- The records:

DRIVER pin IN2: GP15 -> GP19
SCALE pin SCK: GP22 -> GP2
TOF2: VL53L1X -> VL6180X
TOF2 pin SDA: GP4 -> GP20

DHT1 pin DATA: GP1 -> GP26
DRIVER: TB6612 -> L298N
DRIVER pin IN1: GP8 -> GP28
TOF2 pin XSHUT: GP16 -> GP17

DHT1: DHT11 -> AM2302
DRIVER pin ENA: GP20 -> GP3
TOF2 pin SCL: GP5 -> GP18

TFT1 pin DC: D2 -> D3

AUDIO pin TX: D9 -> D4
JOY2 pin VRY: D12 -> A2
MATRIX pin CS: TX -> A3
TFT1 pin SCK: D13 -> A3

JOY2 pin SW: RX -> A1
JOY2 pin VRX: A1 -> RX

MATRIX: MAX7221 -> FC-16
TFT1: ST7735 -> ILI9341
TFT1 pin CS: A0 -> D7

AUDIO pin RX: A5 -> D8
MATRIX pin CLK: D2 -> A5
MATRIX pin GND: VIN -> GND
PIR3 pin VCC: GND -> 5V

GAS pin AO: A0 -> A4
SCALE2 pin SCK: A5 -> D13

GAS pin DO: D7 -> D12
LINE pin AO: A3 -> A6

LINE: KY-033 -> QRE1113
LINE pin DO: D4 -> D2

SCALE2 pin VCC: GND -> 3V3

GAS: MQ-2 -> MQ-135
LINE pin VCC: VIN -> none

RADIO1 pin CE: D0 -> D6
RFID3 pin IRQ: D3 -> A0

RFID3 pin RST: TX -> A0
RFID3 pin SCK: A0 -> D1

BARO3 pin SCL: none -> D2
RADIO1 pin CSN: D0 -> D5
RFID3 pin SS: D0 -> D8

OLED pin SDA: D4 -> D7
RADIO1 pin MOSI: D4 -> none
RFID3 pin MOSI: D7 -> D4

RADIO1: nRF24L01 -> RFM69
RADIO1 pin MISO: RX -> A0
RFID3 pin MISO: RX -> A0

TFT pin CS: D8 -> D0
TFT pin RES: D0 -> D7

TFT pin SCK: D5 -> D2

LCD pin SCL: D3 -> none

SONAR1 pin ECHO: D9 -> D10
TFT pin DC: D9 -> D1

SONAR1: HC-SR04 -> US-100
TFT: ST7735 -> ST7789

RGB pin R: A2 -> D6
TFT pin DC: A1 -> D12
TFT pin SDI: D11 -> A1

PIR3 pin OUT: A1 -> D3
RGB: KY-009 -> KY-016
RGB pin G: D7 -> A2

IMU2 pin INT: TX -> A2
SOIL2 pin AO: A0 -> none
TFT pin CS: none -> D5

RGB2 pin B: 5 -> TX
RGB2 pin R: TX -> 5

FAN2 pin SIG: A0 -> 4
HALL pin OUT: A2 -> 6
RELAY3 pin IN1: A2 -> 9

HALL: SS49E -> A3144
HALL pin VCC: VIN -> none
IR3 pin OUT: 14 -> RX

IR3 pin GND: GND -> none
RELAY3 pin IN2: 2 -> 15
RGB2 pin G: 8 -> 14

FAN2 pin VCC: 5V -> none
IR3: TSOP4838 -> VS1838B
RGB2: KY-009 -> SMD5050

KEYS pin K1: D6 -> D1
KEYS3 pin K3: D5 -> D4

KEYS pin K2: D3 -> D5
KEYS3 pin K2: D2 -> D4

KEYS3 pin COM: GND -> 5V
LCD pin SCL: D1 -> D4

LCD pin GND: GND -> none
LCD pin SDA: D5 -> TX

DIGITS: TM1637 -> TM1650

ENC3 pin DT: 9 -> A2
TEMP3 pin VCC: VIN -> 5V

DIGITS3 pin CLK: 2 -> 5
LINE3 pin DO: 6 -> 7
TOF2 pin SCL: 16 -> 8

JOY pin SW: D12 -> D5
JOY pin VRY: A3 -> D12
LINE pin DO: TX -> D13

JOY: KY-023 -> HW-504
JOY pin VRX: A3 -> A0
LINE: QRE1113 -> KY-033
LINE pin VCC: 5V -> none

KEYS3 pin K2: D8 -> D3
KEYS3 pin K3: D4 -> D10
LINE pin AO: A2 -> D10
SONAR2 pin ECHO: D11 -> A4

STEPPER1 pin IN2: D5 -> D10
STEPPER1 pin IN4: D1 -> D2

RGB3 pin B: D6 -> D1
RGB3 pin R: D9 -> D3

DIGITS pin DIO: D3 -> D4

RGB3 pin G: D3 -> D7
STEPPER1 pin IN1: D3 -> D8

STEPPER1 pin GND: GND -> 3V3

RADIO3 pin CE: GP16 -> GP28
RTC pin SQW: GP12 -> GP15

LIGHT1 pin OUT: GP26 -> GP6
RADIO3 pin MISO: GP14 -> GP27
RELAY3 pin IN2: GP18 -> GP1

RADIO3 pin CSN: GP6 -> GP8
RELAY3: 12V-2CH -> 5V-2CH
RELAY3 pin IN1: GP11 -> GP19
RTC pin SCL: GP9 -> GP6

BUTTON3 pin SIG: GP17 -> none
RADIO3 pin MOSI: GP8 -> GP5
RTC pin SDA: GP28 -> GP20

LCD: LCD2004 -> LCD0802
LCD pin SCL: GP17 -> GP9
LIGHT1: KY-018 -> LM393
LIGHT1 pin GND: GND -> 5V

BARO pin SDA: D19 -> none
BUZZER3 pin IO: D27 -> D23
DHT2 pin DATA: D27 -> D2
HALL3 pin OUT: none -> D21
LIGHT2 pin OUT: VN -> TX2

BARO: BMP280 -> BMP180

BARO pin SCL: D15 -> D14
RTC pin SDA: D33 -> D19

- To do:
Beginning at the first line of the records, retype exactly every line up to and including the one with "BARO3 pin SCL: none -> D2".

- Answer to the exercise:
DRIVER pin IN2: GP15 -> GP19
SCALE pin SCK: GP22 -> GP2
TOF2: VL53L1X -> VL6180X
TOF2 pin SDA: GP4 -> GP20

DHT1 pin DATA: GP1 -> GP26
DRIVER: TB6612 -> L298N
DRIVER pin IN1: GP8 -> GP28
TOF2 pin XSHUT: GP16 -> GP17

DHT1: DHT11 -> AM2302
DRIVER pin ENA: GP20 -> GP3
TOF2 pin SCL: GP5 -> GP18

TFT1 pin DC: D2 -> D3

AUDIO pin TX: D9 -> D4
JOY2 pin VRY: D12 -> A2
MATRIX pin CS: TX -> A3
TFT1 pin SCK: D13 -> A3

JOY2 pin SW: RX -> A1
JOY2 pin VRX: A1 -> RX

MATRIX: MAX7221 -> FC-16
TFT1: ST7735 -> ILI9341
TFT1 pin CS: A0 -> D7

AUDIO pin RX: A5 -> D8
MATRIX pin CLK: D2 -> A5
MATRIX pin GND: VIN -> GND
PIR3 pin VCC: GND -> 5V

GAS pin AO: A0 -> A4
SCALE2 pin SCK: A5 -> D13

GAS pin DO: D7 -> D12
LINE pin AO: A3 -> A6

LINE: KY-033 -> QRE1113
LINE pin DO: D4 -> D2

SCALE2 pin VCC: GND -> 3V3

GAS: MQ-2 -> MQ-135
LINE pin VCC: VIN -> none

RADIO1 pin CE: D0 -> D6
RFID3 pin IRQ: D3 -> A0

RFID3 pin RST: TX -> A0
RFID3 pin SCK: A0 -> D1

BARO3 pin SCL: none -> D2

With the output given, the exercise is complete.